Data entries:
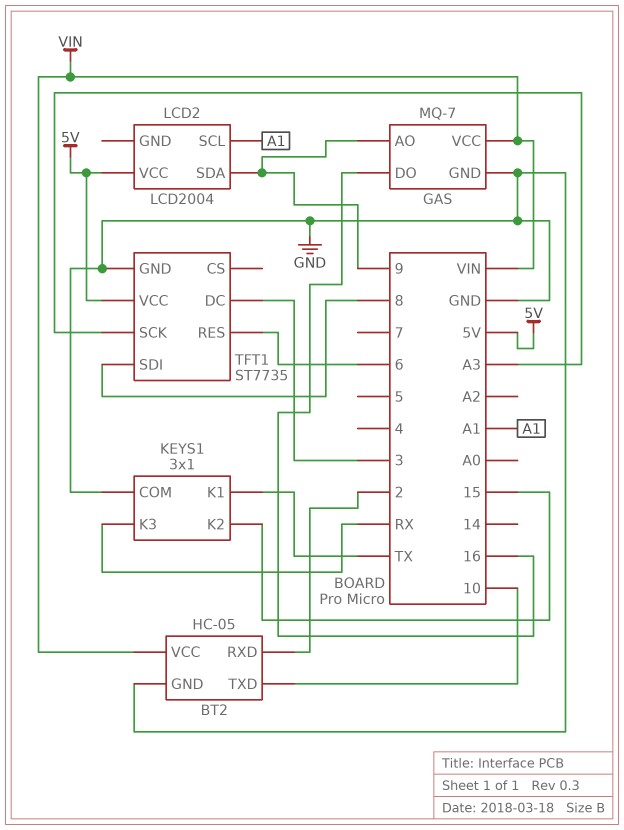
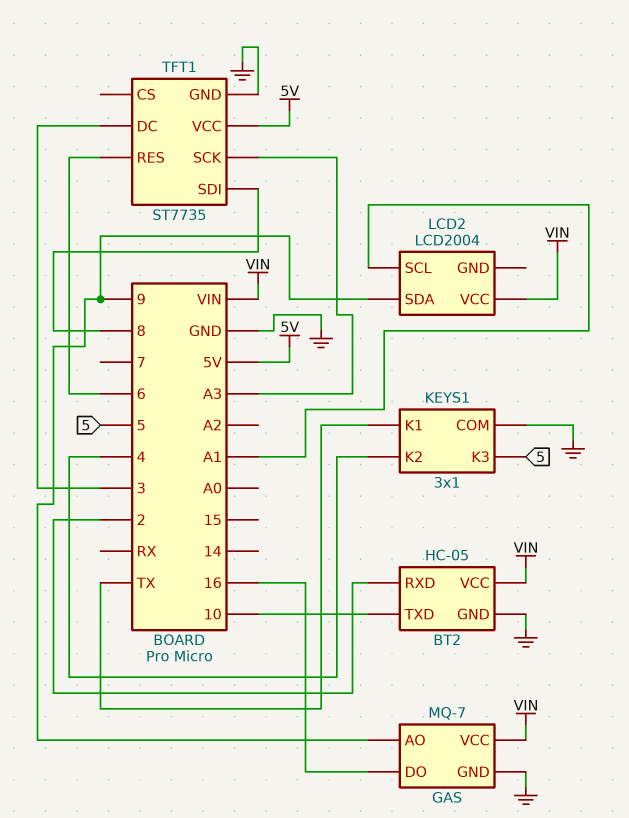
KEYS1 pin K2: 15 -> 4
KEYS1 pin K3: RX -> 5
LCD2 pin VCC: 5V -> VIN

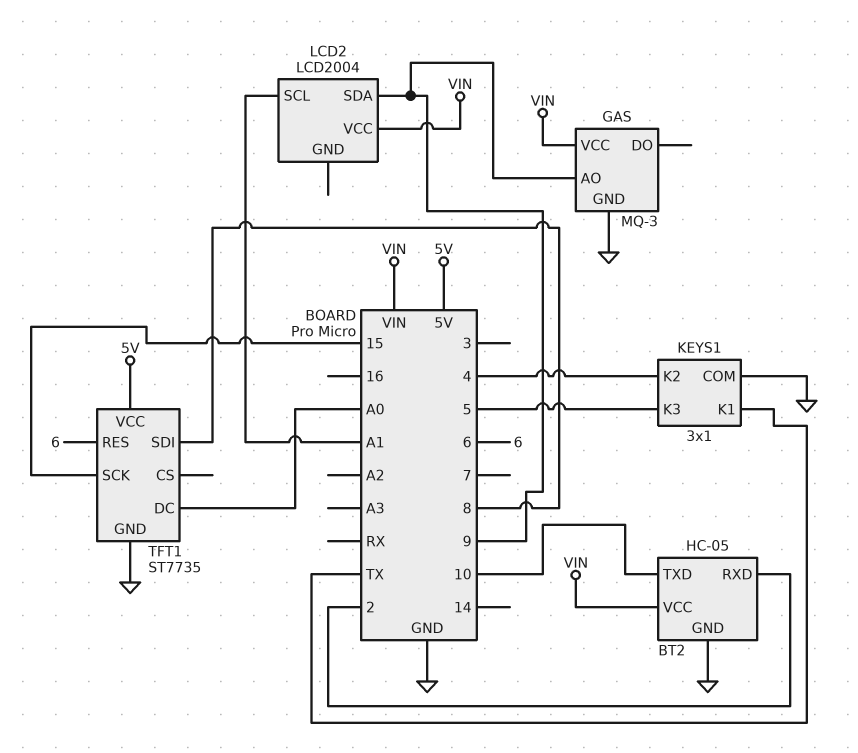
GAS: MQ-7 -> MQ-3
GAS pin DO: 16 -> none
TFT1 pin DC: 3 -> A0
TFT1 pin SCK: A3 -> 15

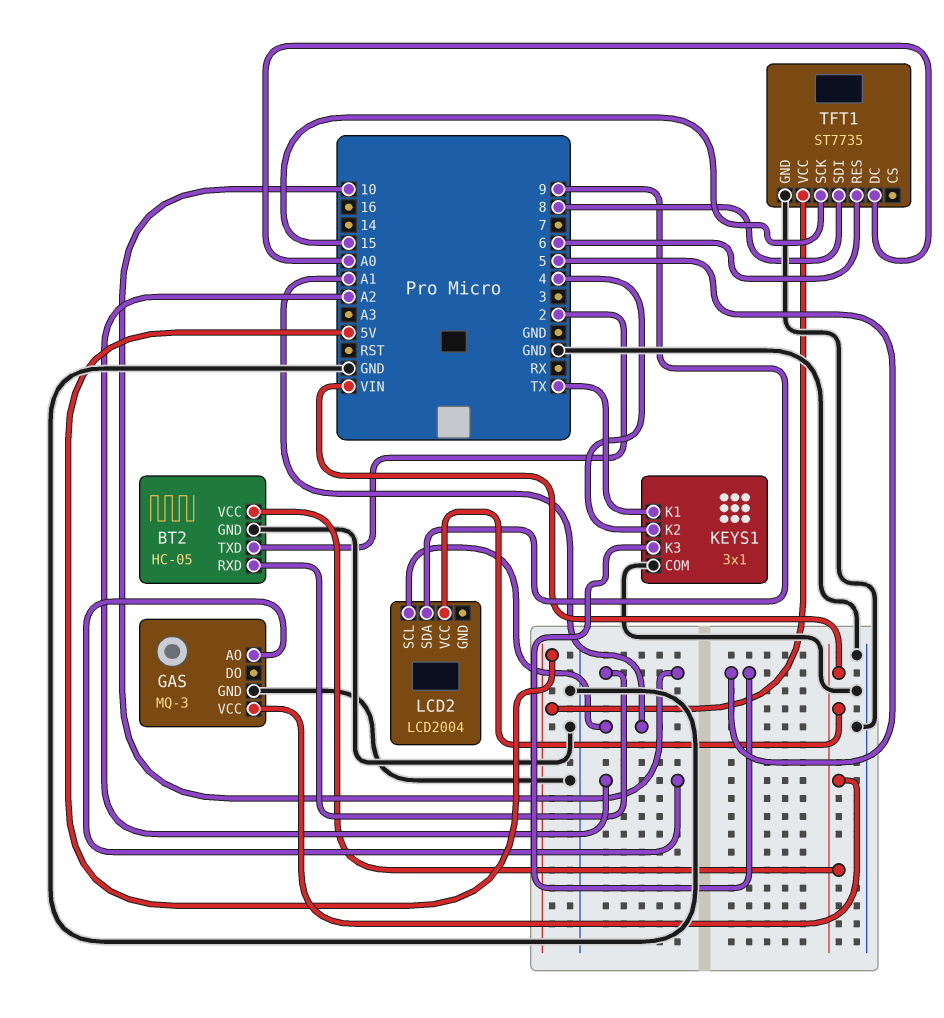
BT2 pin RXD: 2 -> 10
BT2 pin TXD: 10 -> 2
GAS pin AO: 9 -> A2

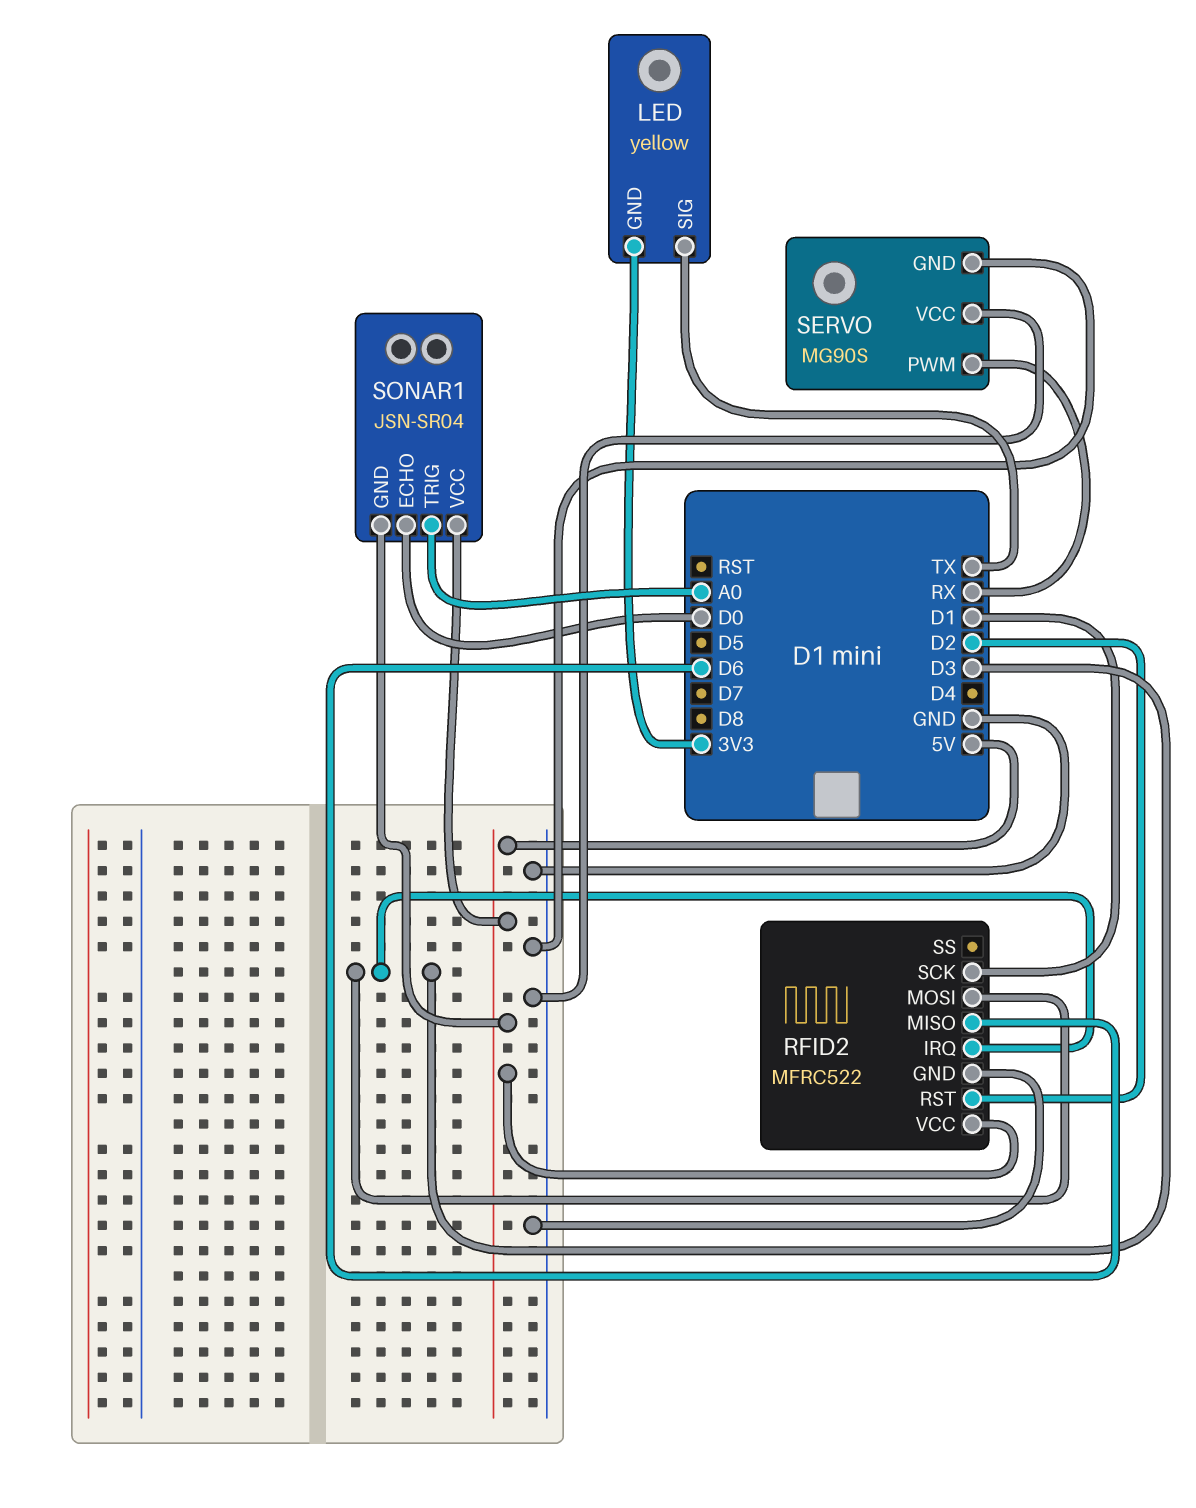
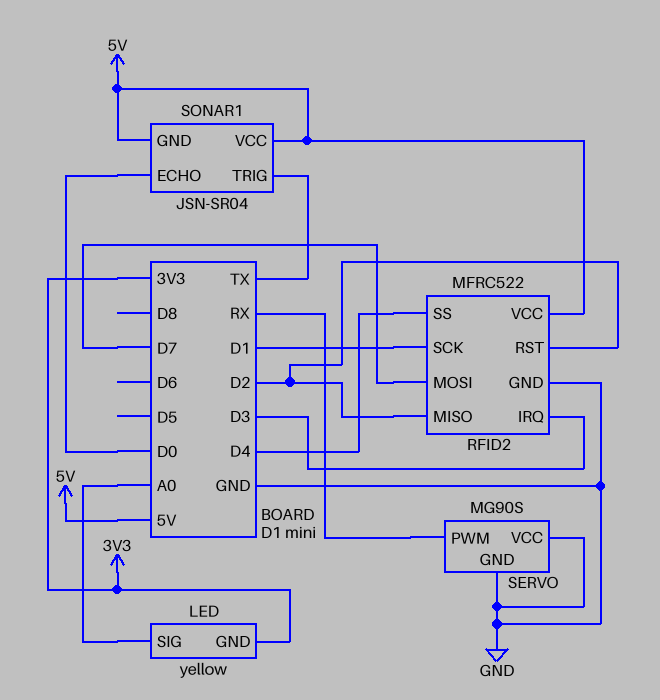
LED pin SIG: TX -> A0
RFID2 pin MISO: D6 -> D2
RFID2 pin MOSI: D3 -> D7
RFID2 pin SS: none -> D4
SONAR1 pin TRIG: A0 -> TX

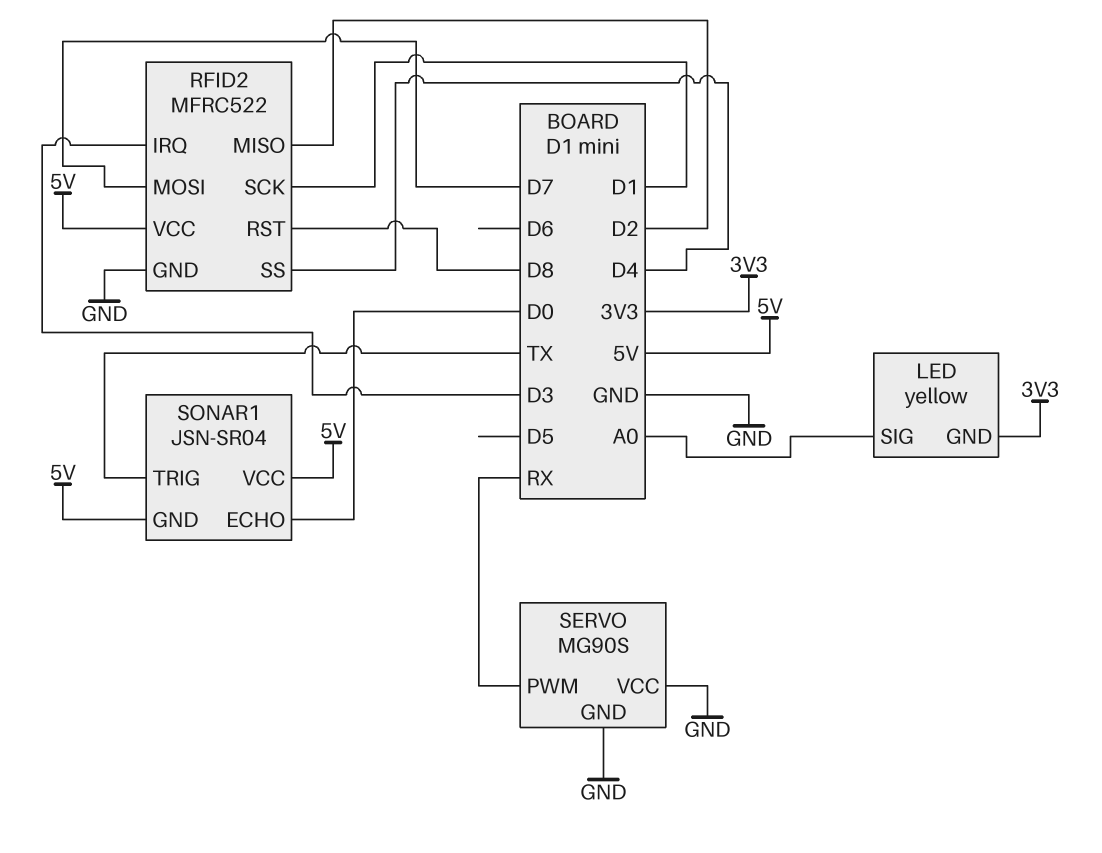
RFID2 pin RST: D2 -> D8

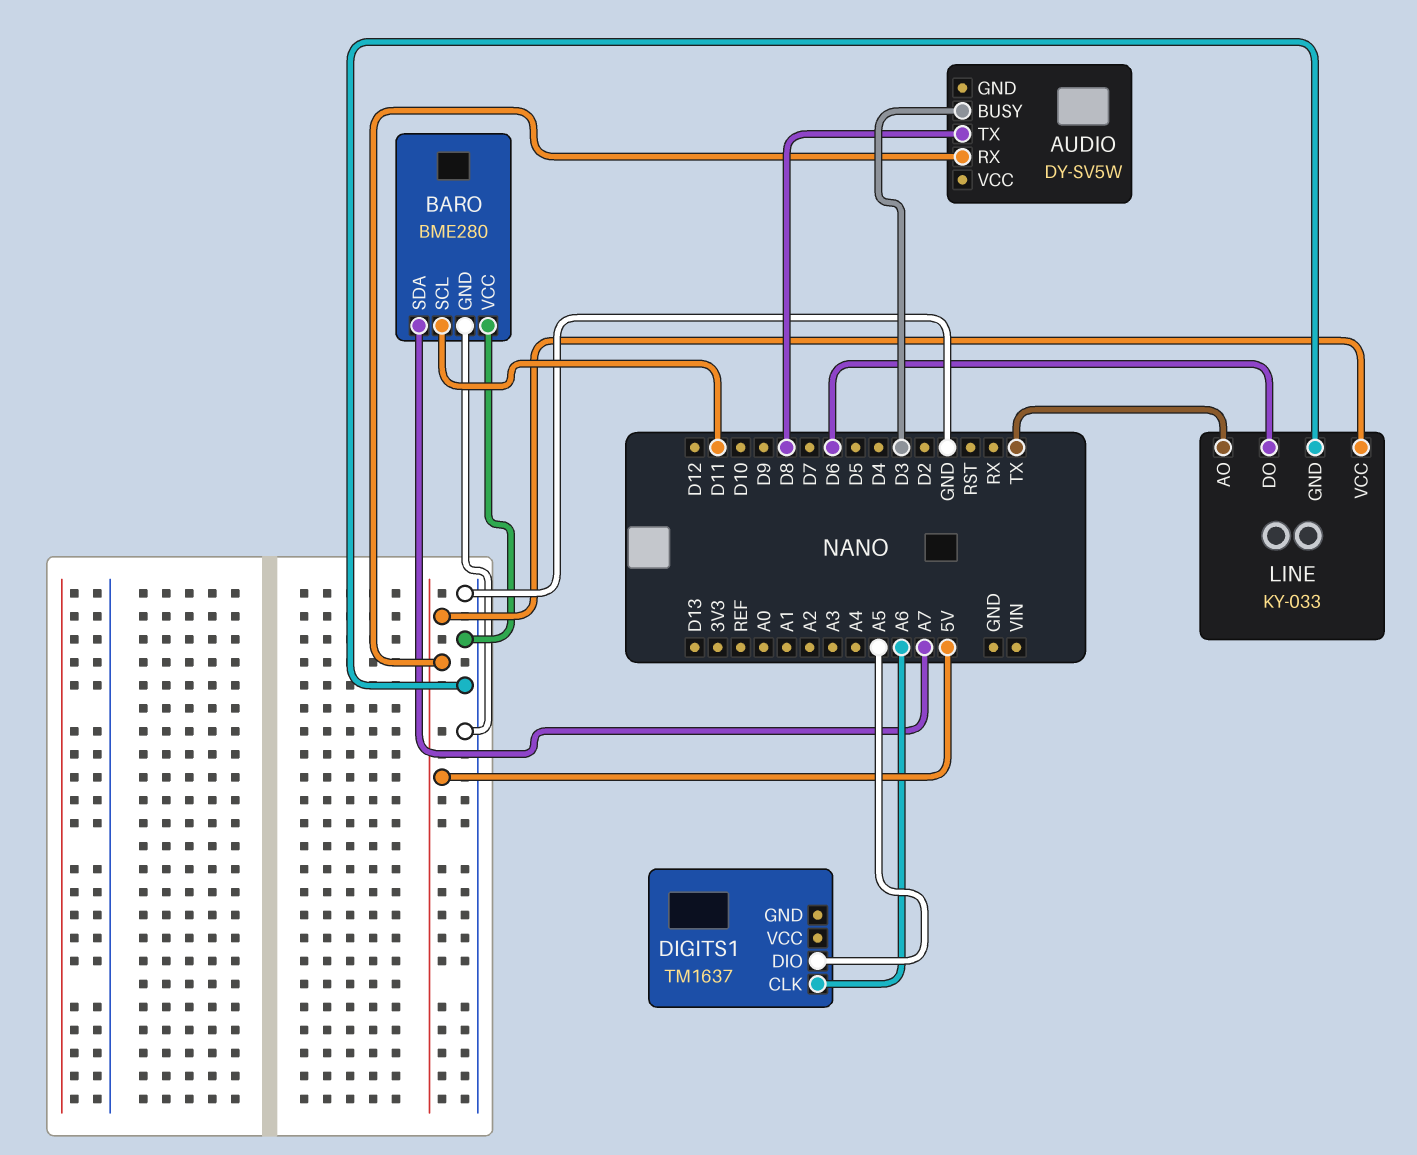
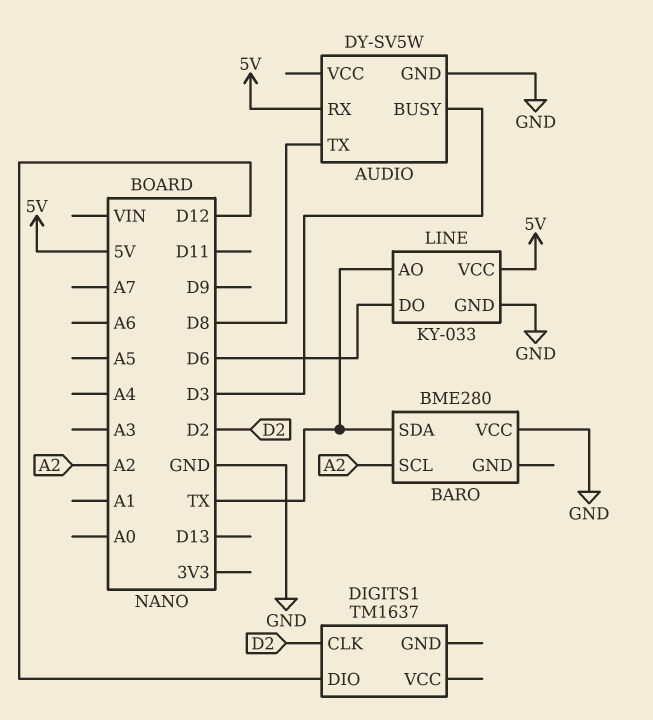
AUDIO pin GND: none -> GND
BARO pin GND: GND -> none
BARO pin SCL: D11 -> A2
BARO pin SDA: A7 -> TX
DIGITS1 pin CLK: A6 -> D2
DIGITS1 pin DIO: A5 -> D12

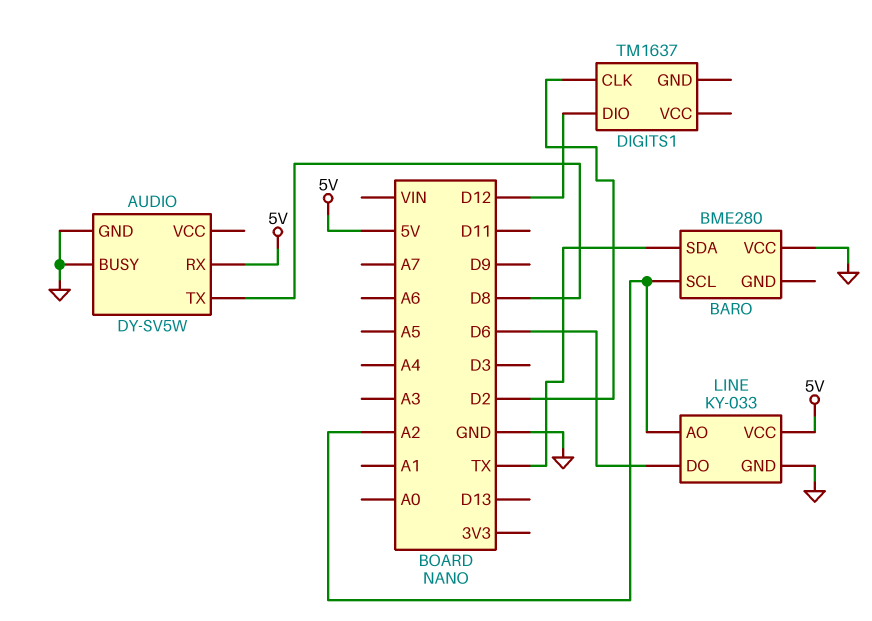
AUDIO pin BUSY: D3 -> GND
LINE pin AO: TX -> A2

§ **Activity**
Every record above must be copied exactly, and no picture may appear in the copy.

§ **Written response**
KEYS1 pin K2: 15 -> 4
KEYS1 pin K3: RX -> 5
LCD2 pin VCC: 5V -> VIN

GAS: MQ-7 -> MQ-3
GAS pin DO: 16 -> none
TFT1 pin DC: 3 -> A0
TFT1 pin SCK: A3 -> 15

BT2 pin RXD: 2 -> 10
BT2 pin TXD: 10 -> 2
GAS pin AO: 9 -> A2

LED pin SIG: TX -> A0
RFID2 pin MISO: D6 -> D2
RFID2 pin MOSI: D3 -> D7
RFID2 pin SS: none -> D4
SONAR1 pin TRIG: A0 -> TX

RFID2 pin RST: D2 -> D8

AUDIO pin GND: none -> GND
BARO pin GND: GND -> none
BARO pin SCL: D11 -> A2
BARO pin SDA: A7 -> TX
DIGITS1 pin CLK: A6 -> D2
DIGITS1 pin DIO: A5 -> D12

AUDIO pin BUSY: D3 -> GND
LINE pin AO: TX -> A2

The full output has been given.